Start of Block
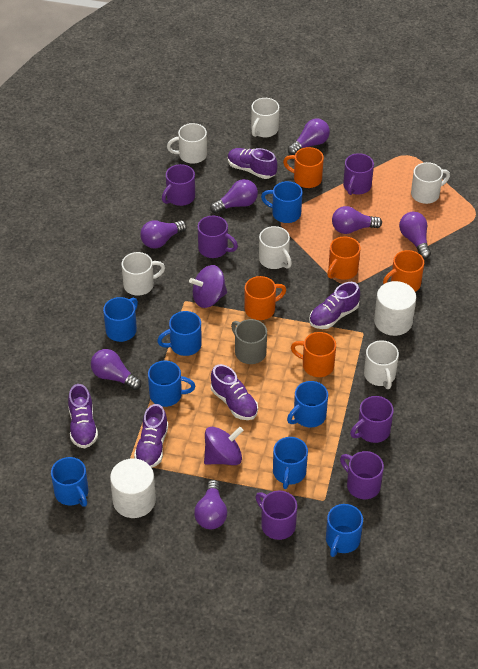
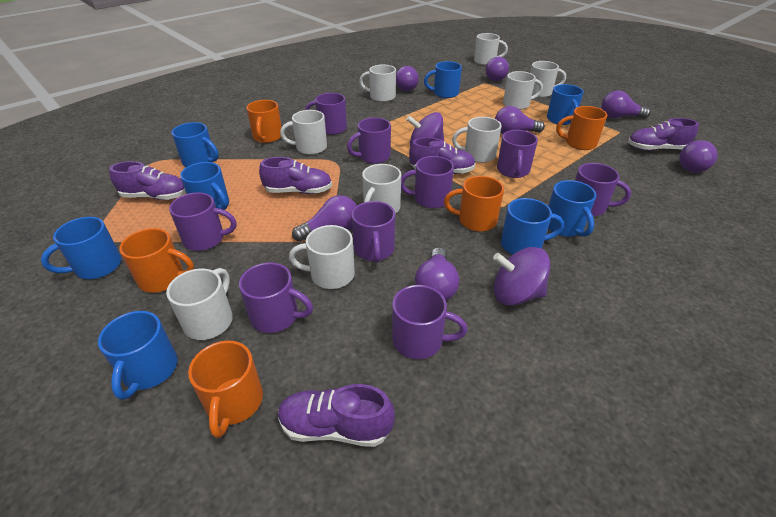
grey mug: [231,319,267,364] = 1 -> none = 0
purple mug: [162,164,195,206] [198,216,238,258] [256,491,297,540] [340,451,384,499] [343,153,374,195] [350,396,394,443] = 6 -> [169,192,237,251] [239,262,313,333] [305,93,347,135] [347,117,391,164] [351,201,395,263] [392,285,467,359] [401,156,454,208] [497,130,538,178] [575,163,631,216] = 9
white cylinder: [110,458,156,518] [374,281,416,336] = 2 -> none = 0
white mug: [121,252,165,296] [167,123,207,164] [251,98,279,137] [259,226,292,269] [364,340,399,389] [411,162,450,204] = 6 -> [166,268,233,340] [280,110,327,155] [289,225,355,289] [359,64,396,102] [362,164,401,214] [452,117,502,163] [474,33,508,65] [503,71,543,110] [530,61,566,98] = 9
End of Block
Start of Block
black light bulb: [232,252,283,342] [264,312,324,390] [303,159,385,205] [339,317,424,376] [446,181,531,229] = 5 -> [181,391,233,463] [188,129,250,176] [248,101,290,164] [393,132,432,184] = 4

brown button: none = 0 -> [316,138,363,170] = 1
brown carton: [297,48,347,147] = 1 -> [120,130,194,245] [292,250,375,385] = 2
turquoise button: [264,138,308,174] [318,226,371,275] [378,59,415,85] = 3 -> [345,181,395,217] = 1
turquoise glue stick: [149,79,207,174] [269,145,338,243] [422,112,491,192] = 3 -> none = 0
End of Block
__Assignment__. Only the lines above from the line with "grey mug: [231,319,267,364] = 1 -> none = 0" to the line with "white mug: [121,252,165,296]", those two lines included, should be reproduced exactly.

__Answer space__.
grey mug: [231,319,267,364] = 1 -> none = 0
purple mug: [162,164,195,206] [198,216,238,258] [256,491,297,540] [340,451,384,499] [343,153,374,195] [350,396,394,443] = 6 -> [169,192,237,251] [239,262,313,333] [305,93,347,135] [347,117,391,164] [351,201,395,263] [392,285,467,359] [401,156,454,208] [497,130,538,178] [575,163,631,216] = 9
white cylinder: [110,458,156,518] [374,281,416,336] = 2 -> none = 0
white mug: [121,252,165,296] [167,123,207,164] [251,98,279,137] [259,226,292,269] [364,340,399,389] [411,162,450,204] = 6 -> [166,268,233,340] [280,110,327,155] [289,225,355,289] [359,64,396,102] [362,164,401,214] [452,117,502,163] [474,33,508,65] [503,71,543,110] [530,61,566,98] = 9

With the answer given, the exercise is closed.